#### PROVIDED MATERIAL

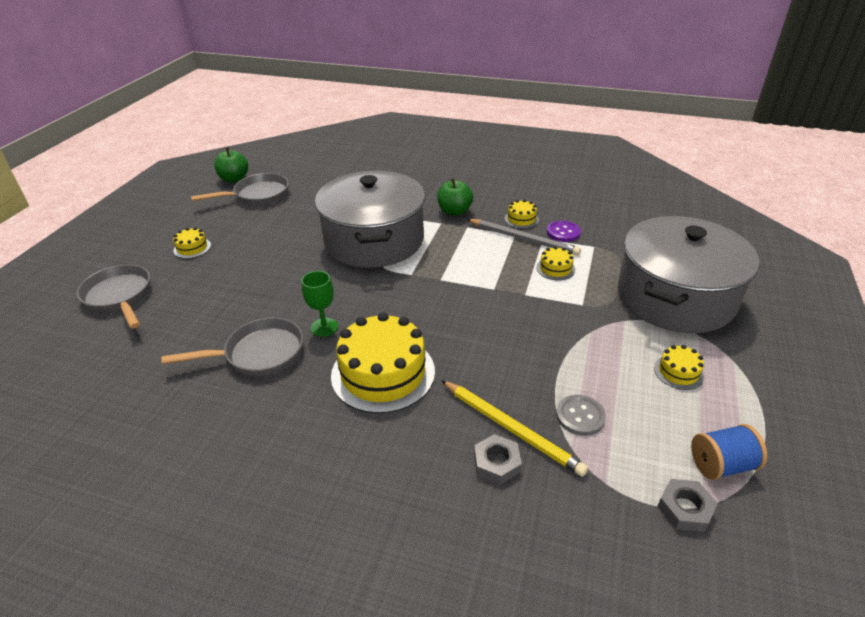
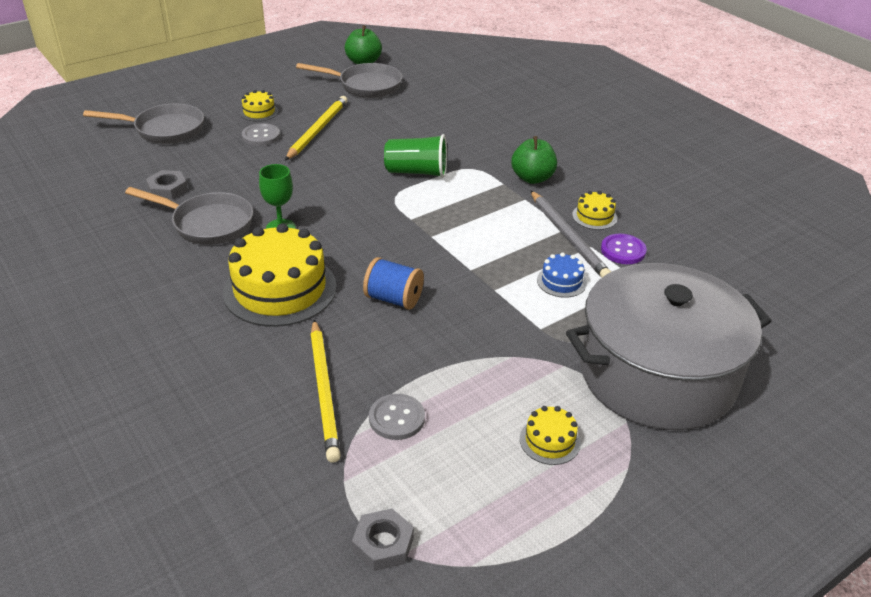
camera: 35 degrees right, 0 degrees up
(119, 297) = (164, 129): grey pan -> grey pan turned 90 degrees clockwise
(218, 265) = (261, 136): none -> grey button
(260, 242) = (317, 130): none -> yellow pencil
(374, 240) = (416, 172): grey pot -> green cup
(496, 463) = (277, 408): grey nut -> grey nut (168, 189)
(555, 268) = (561, 281): yellow cake -> blue cake
(721, 465) = (470, 537): blue spool -> blue spool (394, 299)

########

[EXERCISE DETAILS]
Retype the records in full. Do not carry over the images.

[FINISHED TASK]
camera: 35 degrees right, 0 degrees up
(119, 297) = (164, 129): grey pan -> grey pan turned 90 degrees clockwise
(218, 265) = (261, 136): none -> grey button
(260, 242) = (317, 130): none -> yellow pencil
(374, 240) = (416, 172): grey pot -> green cup
(496, 463) = (277, 408): grey nut -> grey nut (168, 189)
(555, 268) = (561, 281): yellow cake -> blue cake
(721, 465) = (470, 537): blue spool -> blue spool (394, 299)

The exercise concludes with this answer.